Extracted entries:
== == ==
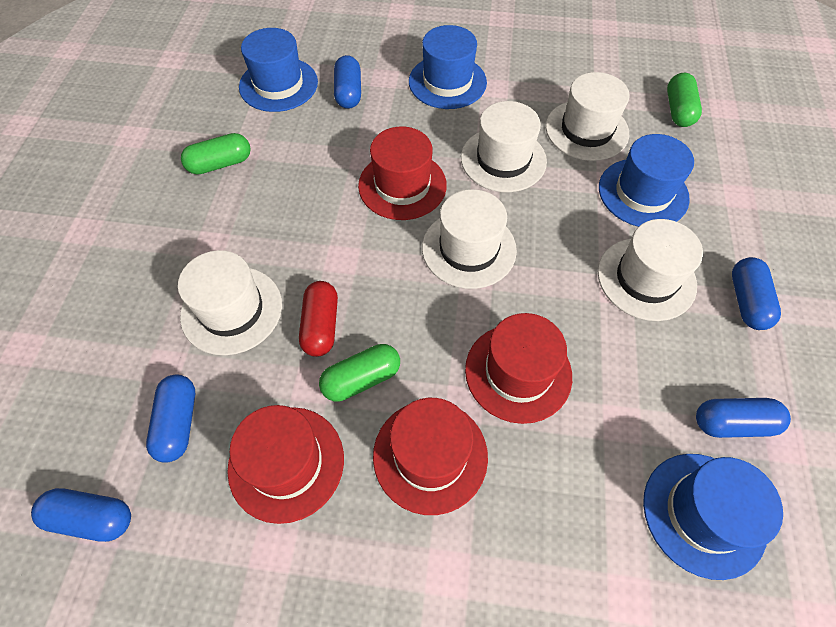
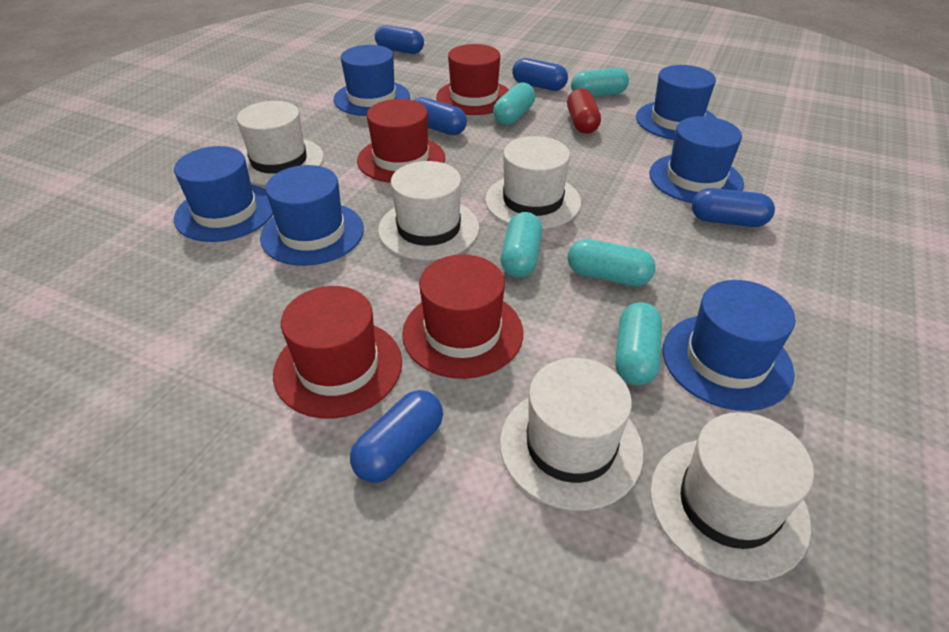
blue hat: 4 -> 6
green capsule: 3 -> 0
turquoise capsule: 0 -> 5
== == ==
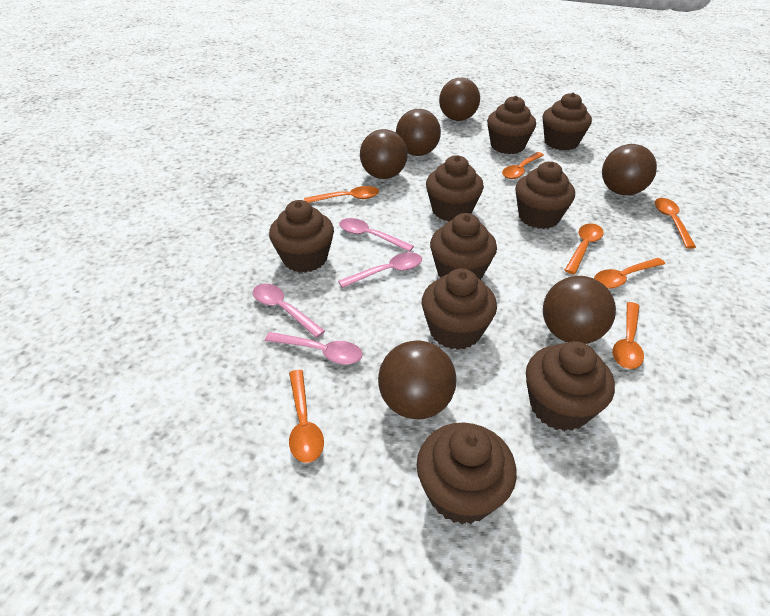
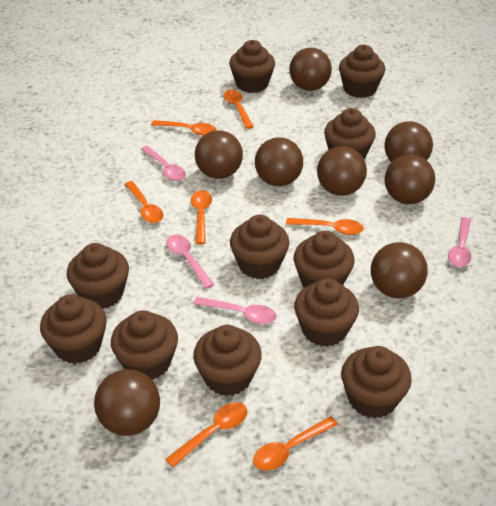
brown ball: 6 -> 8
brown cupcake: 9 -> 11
== == ==
Exercise prompt: All that is wanted is the stretch of lines above from the one containing "blue hat: 4 -> 6" through the one containing "turquoise capsule: 0 -> 5", duplicated exactly.

Exercise answer:
blue hat: 4 -> 6
green capsule: 3 -> 0
turquoise capsule: 0 -> 5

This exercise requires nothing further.